• [Source material]:
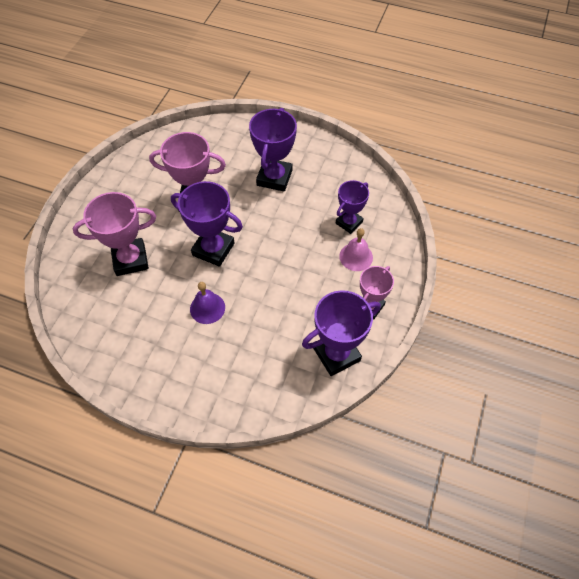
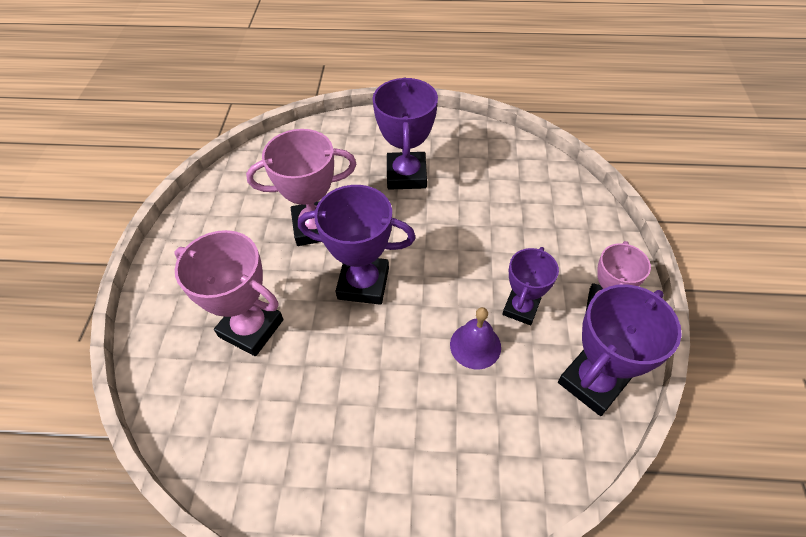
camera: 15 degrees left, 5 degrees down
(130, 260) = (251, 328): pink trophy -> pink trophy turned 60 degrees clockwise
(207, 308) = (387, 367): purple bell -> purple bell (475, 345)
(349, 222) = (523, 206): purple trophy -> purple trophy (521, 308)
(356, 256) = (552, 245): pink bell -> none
...
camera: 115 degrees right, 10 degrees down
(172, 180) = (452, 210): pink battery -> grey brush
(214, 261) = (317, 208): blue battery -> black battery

• [Problem to solve]: Which lines above include the word "bell"? Pick them out and copy them.

• [Result of the task]:
(207, 308) = (387, 367): purple bell -> purple bell (475, 345)
(356, 256) = (552, 245): pink bell -> none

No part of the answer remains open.